Your objective ::
How many of the lines below contain the string "treble"? Reply with the number alone.

[start of Records supplied]

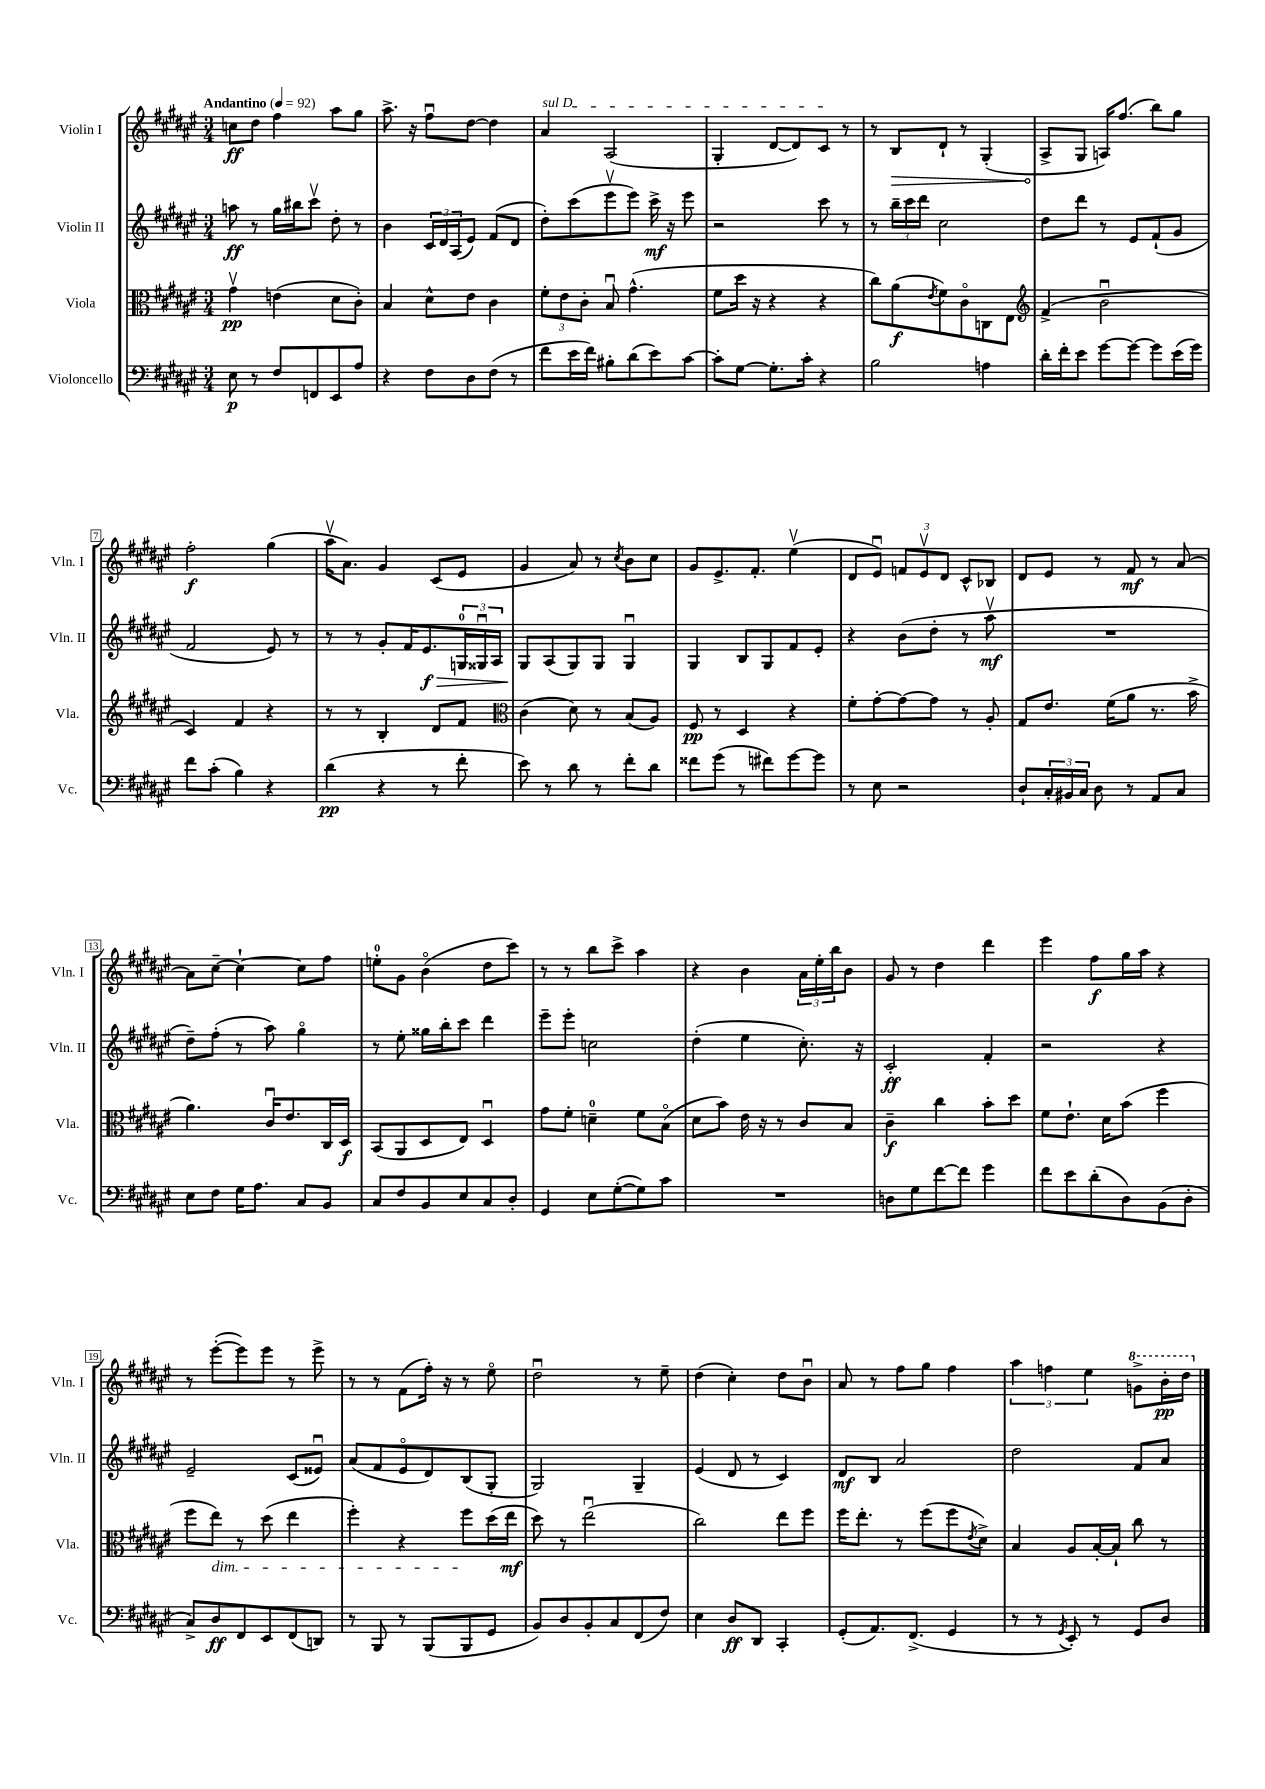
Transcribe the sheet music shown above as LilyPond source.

<<
\new StaffGroup <<
\new Staff = "s0" \with { instrumentName = "Violin I" shortInstrumentName = "Vln. I" } {
    \clef treble \key fis \major \numericTimeSignature \time 3/4 \tempo "Andantino" 4 = 92
    c''8\ff dis''8 fis''4 ais''8 gis''8 |
    ais''8.-> r16 fis''8\downbow dis''8~ dis''4 |
    \once \override TextSpanner.bound-details.left.text = \markup { \italic "sul D" } ais'4\startTextSpan ais2( |
    gis4-. dis'8~ dis'8) cis'8\stopTextSpan r8 |
    r8 \once \override Hairpin.circled-tip = ##t b8\> dis'8-! r8 gis4-.( |
    ais8->\! gis8 a16) fis''8.( b''8) gis''8 |
    fis''2-.\f gis''4( |
    ais''16\upbow ais'8.) gis'4 cis'8( eis'8 |
    gis'4 ais'8) r8 \acciaccatura { cis''8 } b'8 cis''8 |
    gis'8 eis'8.-> fis'8.-. eis''4\upbow( |
    dis'8 eis'8\downbow) \tuplet 3/2 { f'8 eis'8\upbow dis'8 } cis'8-^ bes8 |
    dis'8 eis'8 r8 fis'8\mf r8 ais'8~ |
    ais'8 cis''8~-- cis''4~-! cis''8 fis''8 |
    e''8-0-. gis'8 b'4\flageolet( dis''8 cis'''8) |
    r8 r8 b''8 cis'''8-> ais''4 |
    r4 b'4 \tuplet 3/2 { ais'16 eis''16-. b''16 } b'8 |
    gis'8 r8 dis''4 dis'''4 |
    eis'''4 fis''8\f gis''16 ais''16 r4 |
    r8 eis'''8~-.( eis'''8) eis'''8 r8 eis'''8-> |
    r8 r8 fis'8( fis''16-.) r16 r8 eis''8\flageolet |
    dis''2\downbow r8 eis''8-- |
    dis''4( cis''4-.) dis''8 b'8\downbow |
    ais'8 r8 fis''8 gis''8 fis''4 |
    \tuplet 3/2 { ais''4 f''4 eis''4 } \ottava #1 g''8-> b''16-.\pp dis'''16 \ottava #0 \bar "|." |
}
\new Staff = "s1" \with { instrumentName = "Violin II" shortInstrumentName = "Vln. II" } {
    \clef treble \key fis \major \numericTimeSignature \time 3/4
    a''8\ff r8 gis''16 bis''16 cis'''8\upbow dis''8-. r8 |
    b'4 \tuplet 3/2 { cis'16 dis'16 ais16( } eis'8) fis'8( dis'8 |
    dis''8-.) cis'''8( eis'''8\upbow eis'''8) cis'''16->\mf r16 eis'''8 |
    r2 cis'''8 r8 |
    r8 \tuplet 3/2 { b''16-- cis'''16 dis'''16 } cis''2 |
    dis''8 dis'''8 r8 eis'8 fis'8-!( gis'8 |
    fis'2 eis'8) r8 |
    r8 r8 gis'8-. fis'16 eis'8.\f\> \tuplet 3/2 { g16-0 gisis16\downbow ais16 } |
    gis8\! ais8( gis8) gis8 gis4\downbow |
    gis4 b8 gis8 fis'8 eis'8-. |
    r4 b'8( dis''8-. r8 ais''8\upbow\mf |
    R2. |
    dis''8--) fis''8-.( r8 ais''8) gis''4\flageolet |
    r8 eis''8-. gisis''16 b''16-. cis'''8 dis'''4 |
    eis'''8-- eis'''8-. c''2 |
    dis''4-.( eis''4 cis''8.-.) r16 |
    cis'2-.\ff fis'4-. |
    r2 r4 |
    eis'2-- cis'8( eisis'8\downbow) |
    ais'8( fis'8 eis'8\flageolet dis'8) b8( gis8-. |
    gis2) gis4-- |
    eis'4( dis'8 r8 cis'4) |
    dis'8\mf b8 ais'2 |
    dis''2 fis'8 ais'8 \bar "|." |
}
\new Staff = "s2" \with { instrumentName = "Viola" shortInstrumentName = "Vla." } {
    \clef alto \key fis \major \numericTimeSignature \time 3/4
    gis'4\upbow\pp e'4( dis'8 cis'8-.) |
    b4 dis'8-^ eis'8 cis'4 |
    \tuplet 3/2 { fis'8-. eis'8 cis'8-. } b8\downbow gis'4.-^( |
    fis'8 dis''16 r16 r4 r4 |
    cis''8) ais'8\f( \acciaccatura { eis'8 } fis'8) cis'8\flageolet c8 eis8 |
    \clef treble fis'4->( b'2\downbow |
    cis'4) fis'4 r4 |
    r8 r8 b4-. dis'8 fis'8 |
    \clef alto cis'4( dis'8) r8 b8( ais8) |
    fis8\pp r8 dis4 r4 |
    fis'8-. gis'8~-. gis'8~ gis'8 r8 ais8-. |
    gis8 eis'8. fis'16( ais'8 r8. b'16-> |
    ais'4.) cis'16\downbow eis'8. cis16 dis16\f |
    b,8( ais,8 dis8 eis8) dis4\downbow |
    gis'8 fis'8-. d'4-0-- fis'8 b8\flageolet( |
    dis'8 b'8) eis'16 r16 r8 cis'8 b8 |
    cis'4--\f cis''4 b'8-. dis''8 |
    fis'8 eis'8.-! dis'16 b'8( fis''4 |
    fis''8 eis''8\dim) r8 dis''8( eis''4 |
    fis''4-.) r4 fis''8\! dis''16( eis''16\mf |
    dis''8) r8 eis''2\downbow( |
    cis''2) eis''8 fis''8 |
    fis''16 eis''8.-. r8 fis''8( fis''8 \acciaccatura { eis'8 } dis'8->) |
    b4 ais8 b16~-. b16-! cis''8 r8 \bar "|." |
}
\new Staff = "s3" \with { instrumentName = "Violoncello" shortInstrumentName = "Vc." } {
    \clef bass \key fis \major \numericTimeSignature \time 3/4
    eis8\p r8 fis8 f,8 eis,8 ais8 |
    r4 fis8 dis8 fis8( r8 |
    fis'8 eis'16 fis'16) bis8-. dis'8( eis'8) cis'8~ |
    cis'8-. gis8~ gis8.-. cis'16-. r4 |
    b2 a4 |
    dis'16-. fis'16-. eis'8 gis'8~ gis'8~ gis'8 eis'16( gis'16) |
    fis'8 cis'8-.( b4) r4 |
    dis'4\pp( r4 r8 fis'8-. |
    eis'8) r8 dis'8 r8 fis'8-. dis'8 |
    fisis'8 gis'8( r8 fis'8) gis'8~ gis'8 |
    r8 eis8 r2 |
    dis8-! \tuplet 3/2 { cis16-. bis,16 cis16 } dis8 r8 ais,8 cis8 |
    eis8 fis8 gis16 ais8. cis8 b,8 |
    cis8 fis8 b,8 eis8 cis8 dis8-. |
    gis,4 eis8 gis8~-.( gis8) cis'8 |
    R2. |
    d8 gis8 fis'8~ fis'8 gis'4 |
    fis'8 eis'8 dis'8-.( dis8) b,8( dis8-. |
    cis8->) dis8\ff fis,8 eis,8 fis,8( d,8) |
    r8 b,,8 r8 b,,8( b,,8 gis,8 |
    b,8) dis8 b,8-. cis8 fis,8( fis8) |
    eis4 dis8\ff dis,8 cis,4-. |
    gis,8-.( ais,8.) fis,8.->( gis,4 |
    r8 r8 \acciaccatura { gis,8 } eis,8-.) r8 gis,8 dis8 \bar "|." |
}
>>
>>
\layout { \context { \Score \override BarNumber.stencil = #(make-stencil-boxer 0.1 0.3 ly:text-interface::print) } }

[end of Records supplied]

Solution for this problem ::
3